_What to work on_
Set down all of the records below exactly, please, omitting the images.

_Records for this exercise_
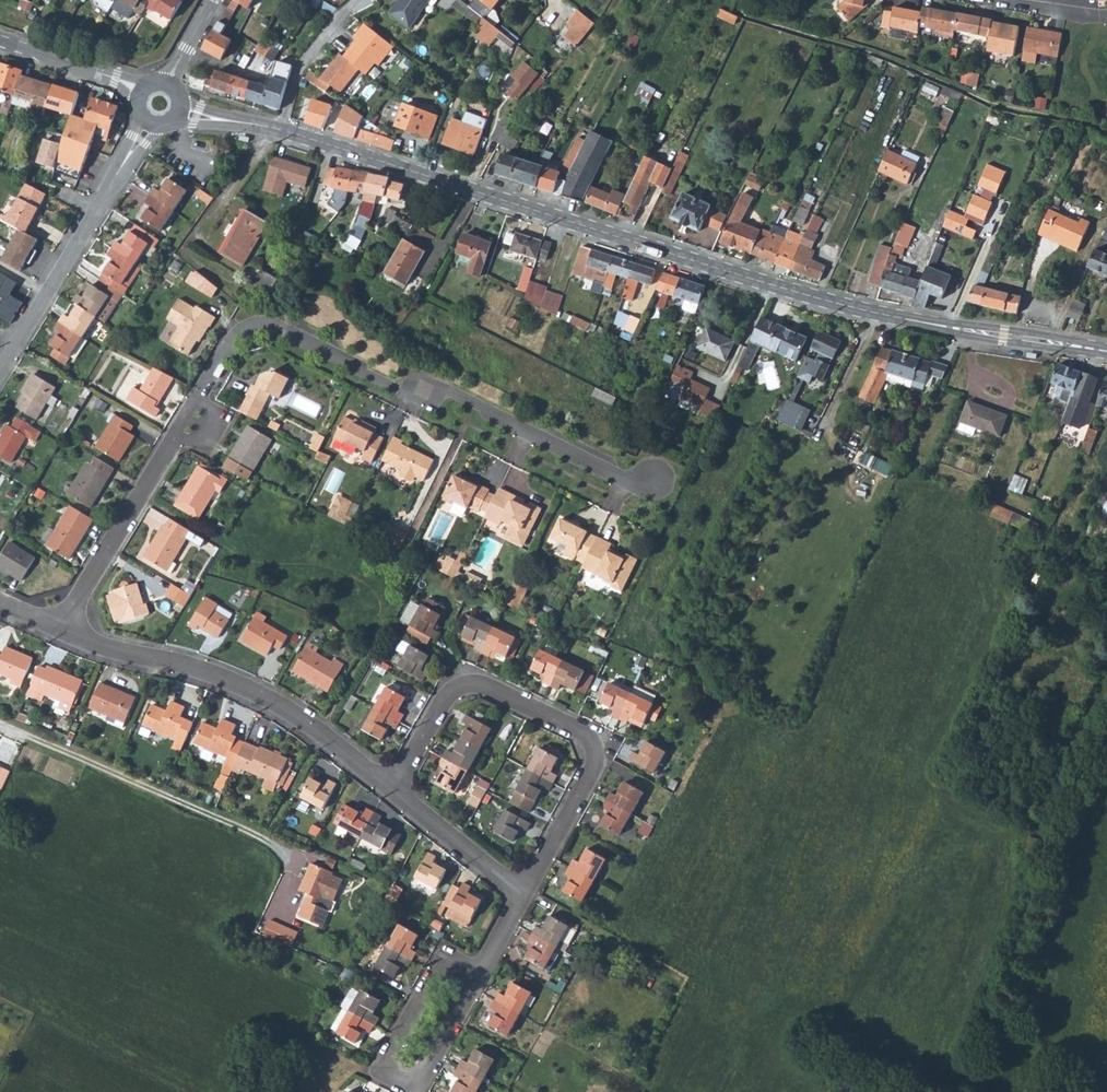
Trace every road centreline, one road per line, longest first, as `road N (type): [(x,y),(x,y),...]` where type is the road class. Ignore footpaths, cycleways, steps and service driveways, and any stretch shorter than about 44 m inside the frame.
road 1 (tertiary): [(1106,352),(795,294),(278,130),(179,110)]
road 2 (residential): [(653,485),(622,481),(431,388),(406,395),(268,330),(246,332),(140,498),(66,636)]
road 3 (residential): [(394,793),(456,690),(481,684),(585,734),(594,748),(592,768),(523,896)]
road 4 (track): [(967,1091),(1028,953),(1056,833),(1106,701)]
road 5 (residential): [(66,636),(241,684),(394,793)]
road 6 (residential): [(149,122),(0,370)]
road 7 (residential): [(477,976),(441,958),(372,1073),(402,1091)]
road 8 (residential): [(394,793),(523,896)]
road 9 (tertiary): [(140,92),(0,40)]
road 10 (residential): [(413,1091),(477,976)]

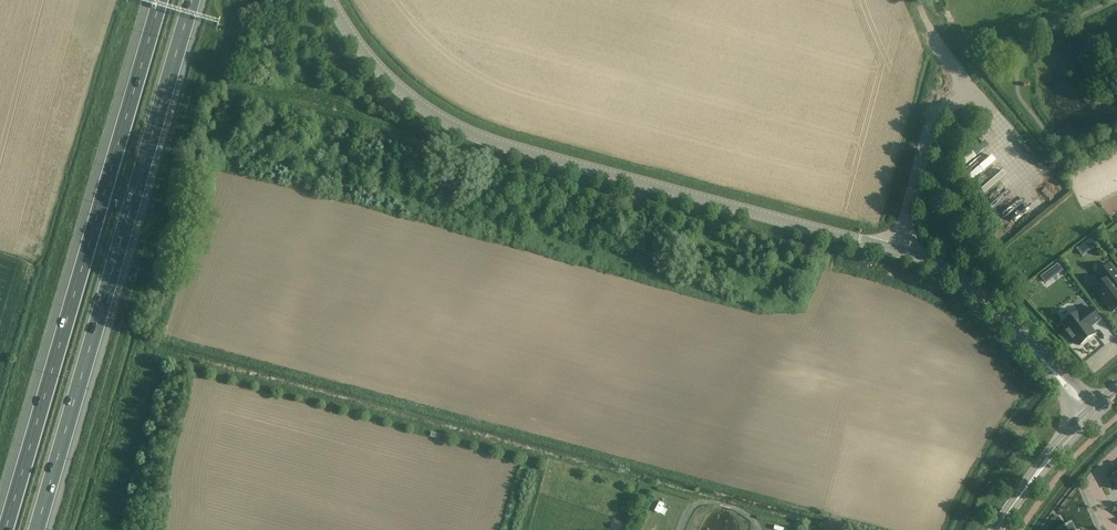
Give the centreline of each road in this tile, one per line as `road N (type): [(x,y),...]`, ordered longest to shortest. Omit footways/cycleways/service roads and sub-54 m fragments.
road 1 (tertiary): [(896,251),(606,177),(448,126),(381,78),(328,0)]
road 2 (motorway): [(160,0),(0,529)]
road 3 (motorway): [(39,529),(195,0)]
road 4 (unclassified): [(896,251),(928,135),(938,114),(960,99),(963,83),(916,0)]
road 5 (tertiary): [(1089,413),(969,285),(896,251)]
road 6 (tertiary): [(995,529),(1089,413)]

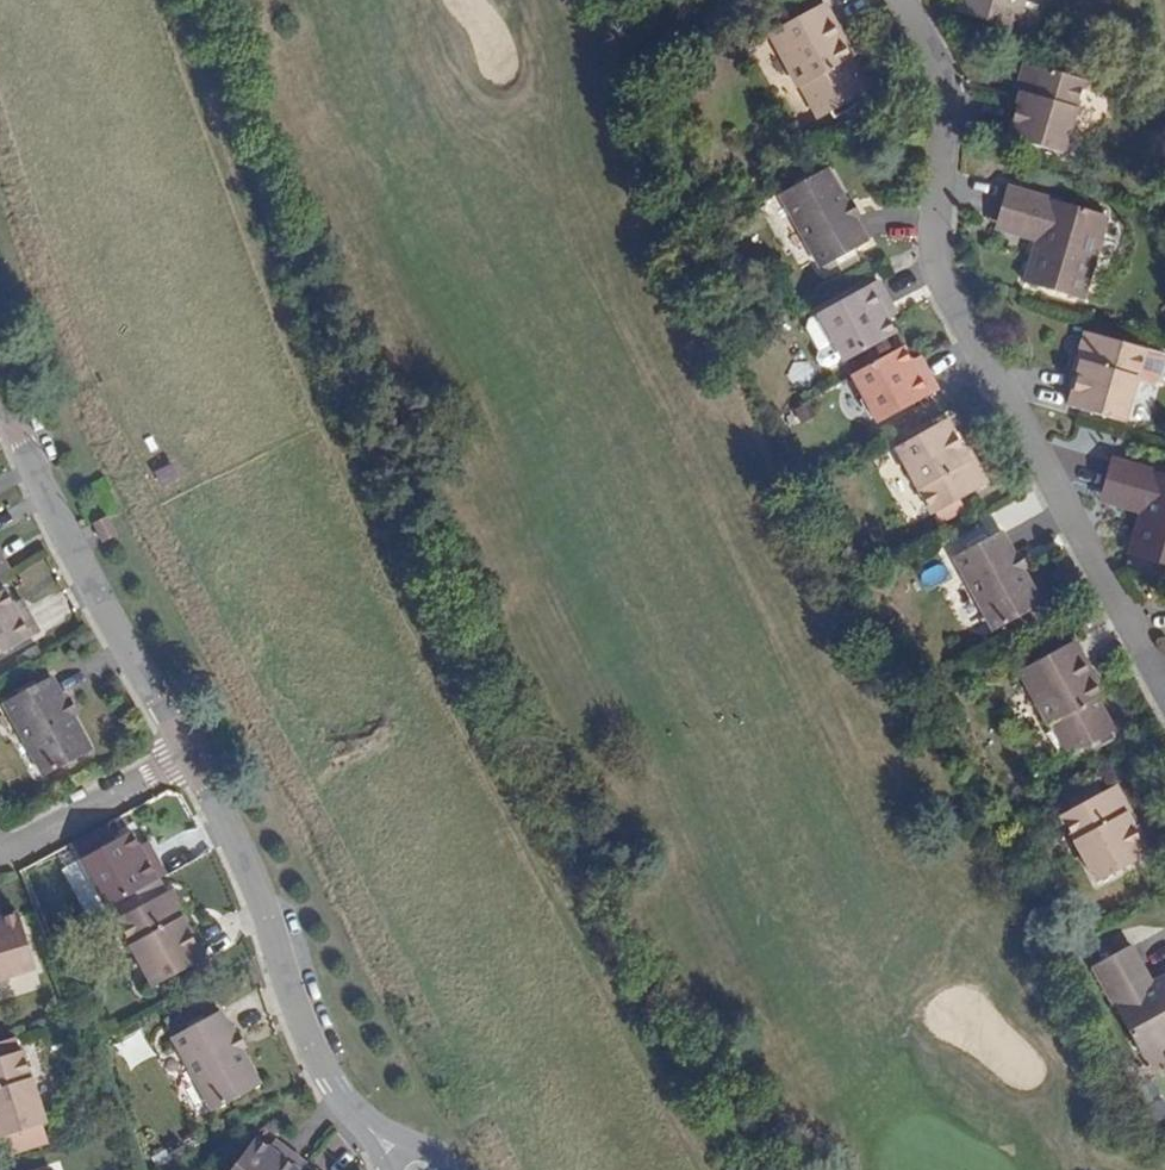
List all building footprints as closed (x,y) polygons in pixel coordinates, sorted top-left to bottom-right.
[(1019,31),(1027,0),(965,0),(961,15),(1019,31)] [(767,38),(797,91),(803,88),(818,115),(859,92),(844,65),(851,60),(821,7),(767,38)] [(1024,67),(1019,84),(1022,92),(1019,103),(1009,136),(1065,152),(1087,79),(1031,62),(1024,67)] [(1022,92),(1019,84),(1013,101),(1019,103),(1022,92)] [(779,194),(817,268),(865,243),(826,169),(779,194)] [(1084,302),(1109,218),(1009,188),(1000,220),(1042,233),(1027,284),(1084,302)] [(892,336),(885,322),(879,312),(888,308),(874,282),(815,315),(816,318),(806,324),(804,332),(817,355),(814,363),(818,369),(826,372),(841,364),(892,336)] [(879,312),(885,322),(893,317),(888,308),(879,312)] [(1080,337),(1075,355),(1079,362),(1076,374),(1067,407),(1123,422),(1143,348),(1087,333),(1080,337)] [(907,362),(900,348),(848,377),(875,425),(934,393),(920,367),(912,372),(907,362)] [(1079,362),(1075,355),(1070,372),(1076,374),(1079,362)] [(915,358),(907,362),(912,372),(920,367),(915,358)] [(982,481),(974,465),(966,462),(960,452),(943,422),(893,449),(929,516),(980,489),(982,481)] [(966,462),(974,465),(965,449),(960,452),(966,462)] [(1114,463),(1105,495),(1147,508),(1132,559),(1164,568),(1164,478),(1114,463)] [(991,631),(1038,606),(998,532),(950,558),(991,631)] [(19,614),(5,589),(0,592),(0,655),(24,641),(17,628),(11,619),(19,614)] [(25,624),(19,614),(11,619),(17,628),(25,624)] [(1019,673),(1048,727),(1054,723),(1069,751),(1111,729),(1096,701),(1103,697),(1074,643),(1019,673)] [(0,706),(0,708),(40,779),(87,753),(46,680),(0,706)] [(1123,814),(1125,806),(1117,790),(1109,788),(1058,815),(1094,882),(1145,855),(1129,825),(1123,814)] [(1134,822),(1125,806),(1123,814),(1129,825),(1134,822)] [(103,910),(162,878),(148,852),(140,857),(135,848),(128,834),(110,843),(101,827),(70,844),(79,861),(77,862),(103,910)] [(140,857),(148,852),(143,843),(135,848),(140,857)] [(103,910),(77,862),(62,870),(88,918),(103,910)] [(179,920),(182,912),(173,896),(165,894),(114,922),(151,988),(202,960),(185,931),(179,920)] [(37,968),(20,912),(5,918),(0,919),(0,980),(37,968)] [(191,928),(182,912),(179,920),(185,931),(191,928)] [(1142,1061),(1164,1048),(1164,979),(1142,992),(1120,954),(1091,970),(1142,1061)] [(206,1018),(159,1044),(200,1117),(247,1092),(206,1018)] [(16,1130),(21,1146),(44,1139),(38,1123),(44,1121),(21,1048),(0,1055),(0,1135),(16,1130)] [(276,1155),(270,1163),(261,1156),(249,1147),(231,1169),(296,1169),(276,1155)] [(270,1163),(276,1155),(267,1148),(261,1156),(270,1163)]
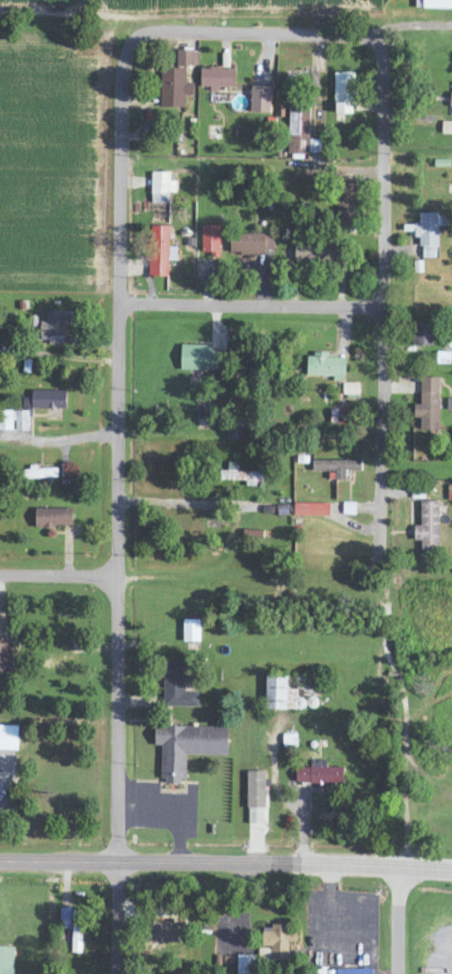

_Task answer_
Trace every road centreline, one road per line, longest first, as `road N (type): [(x,y),(x,y),...]` where type is the road class. Ignore footpaths, cycleways, steps and service driveways, and any stretch shorter than about 44 m inside the frame.
road 1 (tertiary): [(1106,352),(795,294),(278,130),(179,110)]
road 2 (residential): [(653,485),(622,481),(431,388),(406,395),(268,330),(246,332),(140,498),(66,636)]
road 3 (residential): [(394,793),(456,690),(481,684),(585,734),(594,748),(592,768),(523,896)]
road 4 (track): [(967,1091),(1028,953),(1056,833),(1106,701)]
road 5 (residential): [(66,636),(241,684),(394,793)]
road 6 (residential): [(149,122),(0,370)]
road 7 (residential): [(477,976),(441,958),(372,1073),(402,1091)]
road 8 (residential): [(394,793),(523,896)]
road 9 (tertiary): [(140,92),(0,40)]
road 10 (residential): [(413,1091),(477,976)]

Give the centreline of each road in this tile, one per line as `road N (type): [(x,y),...]`, ordered longest to shortest. Omit footways/cycleways/service roads and sub-54 m fragments.
road 1 (tertiary): [(896,251),(606,177),(448,126),(381,78),(328,0)]
road 2 (motorway): [(160,0),(0,529)]
road 3 (motorway): [(39,529),(195,0)]
road 4 (unclassified): [(896,251),(928,135),(938,114),(960,99),(963,83),(916,0)]
road 5 (tertiary): [(1089,413),(969,285),(896,251)]
road 6 (tertiary): [(995,529),(1089,413)]

List all building footprints as closed (x,y) polygons in pixel coordinates, sorted top-left to bottom-right.
[(1019,31),(1027,0),(965,0),(961,15),(1019,31)] [(767,38),(797,91),(803,88),(818,115),(859,92),(844,65),(851,60),(821,7),(767,38)] [(1024,67),(1019,84),(1022,92),(1019,103),(1009,136),(1065,152),(1087,79),(1031,62),(1024,67)] [(1022,92),(1019,84),(1013,101),(1019,103),(1022,92)] [(779,194),(817,268),(865,243),(826,169),(779,194)] [(1084,302),(1109,218),(1009,188),(1000,220),(1042,233),(1027,284),(1084,302)] [(892,336),(885,322),(879,312),(888,308),(874,282),(815,315),(816,318),(806,324),(804,332),(817,355),(814,363),(818,369),(826,372),(841,364),(892,336)] [(879,312),(885,322),(893,317),(888,308),(879,312)] [(1080,337),(1075,355),(1079,362),(1076,374),(1067,407),(1123,422),(1143,348),(1087,333),(1080,337)] [(907,362),(900,348),(848,377),(875,425),(934,393),(920,367),(912,372),(907,362)] [(1079,362),(1075,355),(1070,372),(1076,374),(1079,362)] [(915,358),(907,362),(912,372),(920,367),(915,358)] [(982,481),(974,465),(966,462),(960,452),(943,422),(893,449),(929,516),(980,489),(982,481)] [(966,462),(974,465),(965,449),(960,452),(966,462)] [(1114,463),(1105,495),(1147,508),(1132,559),(1164,568),(1164,478),(1114,463)] [(991,631),(1038,606),(998,532),(950,558),(991,631)] [(19,614),(5,589),(0,592),(0,655),(24,641),(17,628),(11,619),(19,614)] [(25,624),(19,614),(11,619),(17,628),(25,624)] [(1019,673),(1048,727),(1054,723),(1069,751),(1111,729),(1096,701),(1103,697),(1074,643),(1019,673)] [(0,706),(0,708),(40,779),(87,753),(46,680),(0,706)] [(1123,814),(1125,806),(1117,790),(1109,788),(1058,815),(1094,882),(1145,855),(1129,825),(1123,814)] [(1134,822),(1125,806),(1123,814),(1129,825),(1134,822)] [(103,910),(162,878),(148,852),(140,857),(135,848),(128,834),(110,843),(101,827),(70,844),(79,861),(77,862),(103,910)] [(140,857),(148,852),(143,843),(135,848),(140,857)] [(103,910),(77,862),(62,870),(88,918),(103,910)] [(179,920),(182,912),(173,896),(165,894),(114,922),(151,988),(202,960),(185,931),(179,920)] [(37,968),(20,912),(5,918),(0,919),(0,980),(37,968)] [(191,928),(182,912),(179,920),(185,931),(191,928)] [(1142,1061),(1164,1048),(1164,979),(1142,992),(1120,954),(1091,970),(1142,1061)] [(206,1018),(159,1044),(200,1117),(247,1092),(206,1018)] [(16,1130),(21,1146),(44,1139),(38,1123),(44,1121),(21,1048),(0,1055),(0,1135),(16,1130)] [(276,1155),(270,1163),(261,1156),(249,1147),(231,1169),(296,1169),(276,1155)] [(270,1163),(276,1155),(267,1148),(261,1156),(270,1163)]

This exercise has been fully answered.